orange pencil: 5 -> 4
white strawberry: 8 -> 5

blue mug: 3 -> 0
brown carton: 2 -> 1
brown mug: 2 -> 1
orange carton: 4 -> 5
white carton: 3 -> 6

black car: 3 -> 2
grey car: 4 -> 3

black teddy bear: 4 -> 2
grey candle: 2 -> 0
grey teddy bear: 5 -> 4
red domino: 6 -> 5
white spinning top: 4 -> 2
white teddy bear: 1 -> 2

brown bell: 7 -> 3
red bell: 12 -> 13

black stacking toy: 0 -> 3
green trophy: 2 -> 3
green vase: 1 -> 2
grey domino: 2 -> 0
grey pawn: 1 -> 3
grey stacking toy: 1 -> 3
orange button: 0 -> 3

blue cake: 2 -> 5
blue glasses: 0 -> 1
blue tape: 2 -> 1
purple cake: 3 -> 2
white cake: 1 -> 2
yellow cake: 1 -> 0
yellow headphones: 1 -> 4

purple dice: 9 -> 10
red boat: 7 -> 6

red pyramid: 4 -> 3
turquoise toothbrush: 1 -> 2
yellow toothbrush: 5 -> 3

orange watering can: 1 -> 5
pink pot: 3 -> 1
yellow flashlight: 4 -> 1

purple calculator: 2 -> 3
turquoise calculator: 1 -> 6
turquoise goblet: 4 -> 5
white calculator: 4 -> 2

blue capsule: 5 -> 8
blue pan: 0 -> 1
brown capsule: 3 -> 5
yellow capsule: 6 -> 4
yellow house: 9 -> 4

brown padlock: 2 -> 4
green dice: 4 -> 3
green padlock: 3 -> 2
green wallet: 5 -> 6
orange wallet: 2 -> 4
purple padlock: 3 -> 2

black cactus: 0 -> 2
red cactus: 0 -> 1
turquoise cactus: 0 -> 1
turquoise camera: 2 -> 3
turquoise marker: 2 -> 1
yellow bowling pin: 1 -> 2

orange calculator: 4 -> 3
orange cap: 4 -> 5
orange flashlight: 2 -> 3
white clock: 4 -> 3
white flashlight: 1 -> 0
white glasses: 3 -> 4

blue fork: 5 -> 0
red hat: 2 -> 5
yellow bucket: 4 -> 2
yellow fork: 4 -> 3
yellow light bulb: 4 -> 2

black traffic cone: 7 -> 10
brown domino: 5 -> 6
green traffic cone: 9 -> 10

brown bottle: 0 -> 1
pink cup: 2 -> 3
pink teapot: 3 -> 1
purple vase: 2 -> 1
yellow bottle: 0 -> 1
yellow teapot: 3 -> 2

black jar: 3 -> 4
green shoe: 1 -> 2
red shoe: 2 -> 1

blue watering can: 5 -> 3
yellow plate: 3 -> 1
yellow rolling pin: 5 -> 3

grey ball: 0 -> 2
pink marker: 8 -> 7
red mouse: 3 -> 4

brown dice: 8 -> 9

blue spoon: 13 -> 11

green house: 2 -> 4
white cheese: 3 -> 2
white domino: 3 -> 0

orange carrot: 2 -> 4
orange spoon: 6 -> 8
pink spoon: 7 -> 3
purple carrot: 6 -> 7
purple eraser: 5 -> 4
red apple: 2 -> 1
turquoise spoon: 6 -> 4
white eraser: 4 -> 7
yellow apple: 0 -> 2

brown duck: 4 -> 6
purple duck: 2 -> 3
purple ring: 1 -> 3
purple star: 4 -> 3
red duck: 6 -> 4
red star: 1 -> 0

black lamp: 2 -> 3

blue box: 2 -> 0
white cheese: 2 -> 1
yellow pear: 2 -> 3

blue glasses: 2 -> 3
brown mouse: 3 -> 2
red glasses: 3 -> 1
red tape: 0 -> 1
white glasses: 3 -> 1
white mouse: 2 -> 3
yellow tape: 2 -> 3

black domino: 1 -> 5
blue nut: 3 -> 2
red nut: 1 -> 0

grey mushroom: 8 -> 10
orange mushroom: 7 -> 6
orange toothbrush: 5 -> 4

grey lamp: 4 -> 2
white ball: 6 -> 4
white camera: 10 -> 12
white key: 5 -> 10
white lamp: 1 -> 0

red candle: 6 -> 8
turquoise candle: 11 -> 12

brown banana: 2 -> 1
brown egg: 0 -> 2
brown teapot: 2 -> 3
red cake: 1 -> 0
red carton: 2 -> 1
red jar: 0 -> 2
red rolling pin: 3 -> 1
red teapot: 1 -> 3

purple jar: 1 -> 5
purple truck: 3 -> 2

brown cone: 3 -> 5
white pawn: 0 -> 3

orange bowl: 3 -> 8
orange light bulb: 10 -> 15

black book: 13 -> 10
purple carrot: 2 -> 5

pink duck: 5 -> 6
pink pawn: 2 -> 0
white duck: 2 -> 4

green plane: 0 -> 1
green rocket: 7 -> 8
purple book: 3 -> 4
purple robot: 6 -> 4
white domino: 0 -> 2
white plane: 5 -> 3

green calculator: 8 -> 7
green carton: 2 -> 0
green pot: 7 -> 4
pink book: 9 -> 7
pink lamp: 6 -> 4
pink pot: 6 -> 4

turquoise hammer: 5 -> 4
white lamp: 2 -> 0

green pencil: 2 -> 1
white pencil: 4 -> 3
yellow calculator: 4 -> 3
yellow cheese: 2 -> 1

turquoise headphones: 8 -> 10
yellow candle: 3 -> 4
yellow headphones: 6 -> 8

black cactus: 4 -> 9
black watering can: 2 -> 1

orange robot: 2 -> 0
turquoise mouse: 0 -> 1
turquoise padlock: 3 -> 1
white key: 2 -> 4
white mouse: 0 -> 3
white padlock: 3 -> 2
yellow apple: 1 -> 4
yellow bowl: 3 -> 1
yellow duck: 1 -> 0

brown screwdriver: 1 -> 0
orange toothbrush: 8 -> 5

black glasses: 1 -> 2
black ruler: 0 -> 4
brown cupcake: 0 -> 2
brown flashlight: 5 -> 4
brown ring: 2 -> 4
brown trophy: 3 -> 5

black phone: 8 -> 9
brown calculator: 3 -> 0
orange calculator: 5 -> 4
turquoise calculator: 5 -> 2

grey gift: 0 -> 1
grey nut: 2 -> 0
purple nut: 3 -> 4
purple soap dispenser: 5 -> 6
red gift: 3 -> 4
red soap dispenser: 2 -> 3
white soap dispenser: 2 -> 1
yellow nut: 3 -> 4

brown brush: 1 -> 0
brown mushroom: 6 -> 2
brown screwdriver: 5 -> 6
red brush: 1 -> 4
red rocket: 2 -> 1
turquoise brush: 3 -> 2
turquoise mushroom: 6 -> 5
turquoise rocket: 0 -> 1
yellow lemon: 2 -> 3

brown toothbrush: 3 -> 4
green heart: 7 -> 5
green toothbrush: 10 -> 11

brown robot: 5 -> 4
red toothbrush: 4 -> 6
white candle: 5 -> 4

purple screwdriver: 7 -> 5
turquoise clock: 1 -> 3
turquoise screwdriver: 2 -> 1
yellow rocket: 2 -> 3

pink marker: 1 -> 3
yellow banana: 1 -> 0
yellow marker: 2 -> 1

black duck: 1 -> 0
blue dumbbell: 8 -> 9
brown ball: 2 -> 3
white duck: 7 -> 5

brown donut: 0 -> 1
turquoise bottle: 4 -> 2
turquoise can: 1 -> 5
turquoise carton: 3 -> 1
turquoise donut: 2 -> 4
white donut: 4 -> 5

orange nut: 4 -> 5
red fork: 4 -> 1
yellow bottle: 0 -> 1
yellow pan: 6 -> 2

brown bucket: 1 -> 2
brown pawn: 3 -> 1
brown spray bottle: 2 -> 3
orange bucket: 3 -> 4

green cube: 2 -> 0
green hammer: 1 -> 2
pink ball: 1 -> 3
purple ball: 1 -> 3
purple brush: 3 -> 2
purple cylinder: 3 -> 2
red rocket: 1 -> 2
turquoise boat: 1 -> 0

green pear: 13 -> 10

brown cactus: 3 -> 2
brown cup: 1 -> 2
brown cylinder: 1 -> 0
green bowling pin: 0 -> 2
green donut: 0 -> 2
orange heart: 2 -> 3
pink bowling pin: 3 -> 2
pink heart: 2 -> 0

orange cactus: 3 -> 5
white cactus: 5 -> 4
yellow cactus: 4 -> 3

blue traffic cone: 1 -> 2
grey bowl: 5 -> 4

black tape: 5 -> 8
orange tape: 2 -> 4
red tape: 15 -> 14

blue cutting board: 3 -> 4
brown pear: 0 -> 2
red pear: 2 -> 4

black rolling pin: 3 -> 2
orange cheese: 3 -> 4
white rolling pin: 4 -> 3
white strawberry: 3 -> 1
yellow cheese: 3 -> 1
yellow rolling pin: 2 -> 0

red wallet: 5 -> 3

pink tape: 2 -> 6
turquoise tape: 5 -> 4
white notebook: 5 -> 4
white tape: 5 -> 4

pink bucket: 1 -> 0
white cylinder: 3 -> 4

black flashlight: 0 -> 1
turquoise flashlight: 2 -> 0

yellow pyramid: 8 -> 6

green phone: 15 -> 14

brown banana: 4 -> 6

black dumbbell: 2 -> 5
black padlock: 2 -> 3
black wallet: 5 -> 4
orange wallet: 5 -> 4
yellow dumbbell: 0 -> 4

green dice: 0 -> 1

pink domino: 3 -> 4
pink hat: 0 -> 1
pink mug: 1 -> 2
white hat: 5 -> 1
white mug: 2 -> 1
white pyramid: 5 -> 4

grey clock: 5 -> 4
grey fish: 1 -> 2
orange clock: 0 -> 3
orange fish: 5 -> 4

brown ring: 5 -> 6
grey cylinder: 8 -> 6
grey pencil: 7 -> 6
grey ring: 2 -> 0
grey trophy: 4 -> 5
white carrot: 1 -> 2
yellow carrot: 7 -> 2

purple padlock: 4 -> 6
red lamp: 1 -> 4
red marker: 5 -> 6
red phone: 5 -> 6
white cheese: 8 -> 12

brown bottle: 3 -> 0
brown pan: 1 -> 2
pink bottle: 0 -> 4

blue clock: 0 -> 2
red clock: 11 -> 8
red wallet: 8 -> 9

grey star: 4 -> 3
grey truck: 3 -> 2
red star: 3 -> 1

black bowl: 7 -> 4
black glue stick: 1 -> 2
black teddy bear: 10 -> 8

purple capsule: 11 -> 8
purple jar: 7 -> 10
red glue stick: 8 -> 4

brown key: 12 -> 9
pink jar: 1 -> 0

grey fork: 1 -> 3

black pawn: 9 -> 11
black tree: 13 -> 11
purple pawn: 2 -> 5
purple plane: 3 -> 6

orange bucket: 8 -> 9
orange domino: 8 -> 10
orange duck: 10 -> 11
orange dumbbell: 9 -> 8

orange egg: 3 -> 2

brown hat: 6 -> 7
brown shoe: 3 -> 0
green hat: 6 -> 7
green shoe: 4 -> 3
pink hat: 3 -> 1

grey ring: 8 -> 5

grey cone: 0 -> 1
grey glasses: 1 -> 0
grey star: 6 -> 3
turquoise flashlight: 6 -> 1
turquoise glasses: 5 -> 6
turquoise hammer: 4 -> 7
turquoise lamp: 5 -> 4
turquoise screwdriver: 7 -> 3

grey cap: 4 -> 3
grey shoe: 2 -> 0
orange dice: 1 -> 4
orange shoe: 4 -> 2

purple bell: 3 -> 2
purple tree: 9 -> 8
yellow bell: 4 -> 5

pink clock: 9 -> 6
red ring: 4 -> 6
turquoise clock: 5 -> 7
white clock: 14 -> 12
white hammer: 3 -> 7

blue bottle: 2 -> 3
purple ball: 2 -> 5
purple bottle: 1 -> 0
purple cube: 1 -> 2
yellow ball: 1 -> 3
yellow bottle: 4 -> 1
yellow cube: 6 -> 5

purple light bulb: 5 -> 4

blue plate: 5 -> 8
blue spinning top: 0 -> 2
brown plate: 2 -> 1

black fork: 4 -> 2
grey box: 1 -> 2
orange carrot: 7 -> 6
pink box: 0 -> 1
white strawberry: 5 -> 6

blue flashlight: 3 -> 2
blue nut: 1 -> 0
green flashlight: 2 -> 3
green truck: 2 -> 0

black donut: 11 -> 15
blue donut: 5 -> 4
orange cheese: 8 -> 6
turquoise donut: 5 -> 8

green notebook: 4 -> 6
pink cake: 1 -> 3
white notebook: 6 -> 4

## To do
Up to and including the line with "red pyramid: 4 -> 3", print every line of the material above, starting from its first line, exactly.

## Response area
orange pencil: 5 -> 4
white strawberry: 8 -> 5

blue mug: 3 -> 0
brown carton: 2 -> 1
brown mug: 2 -> 1
orange carton: 4 -> 5
white carton: 3 -> 6

black car: 3 -> 2
grey car: 4 -> 3

black teddy bear: 4 -> 2
grey candle: 2 -> 0
grey teddy bear: 5 -> 4
red domino: 6 -> 5
white spinning top: 4 -> 2
white teddy bear: 1 -> 2

brown bell: 7 -> 3
red bell: 12 -> 13

black stacking toy: 0 -> 3
green trophy: 2 -> 3
green vase: 1 -> 2
grey domino: 2 -> 0
grey pawn: 1 -> 3
grey stacking toy: 1 -> 3
orange button: 0 -> 3

blue cake: 2 -> 5
blue glasses: 0 -> 1
blue tape: 2 -> 1
purple cake: 3 -> 2
white cake: 1 -> 2
yellow cake: 1 -> 0
yellow headphones: 1 -> 4

purple dice: 9 -> 10
red boat: 7 -> 6

red pyramid: 4 -> 3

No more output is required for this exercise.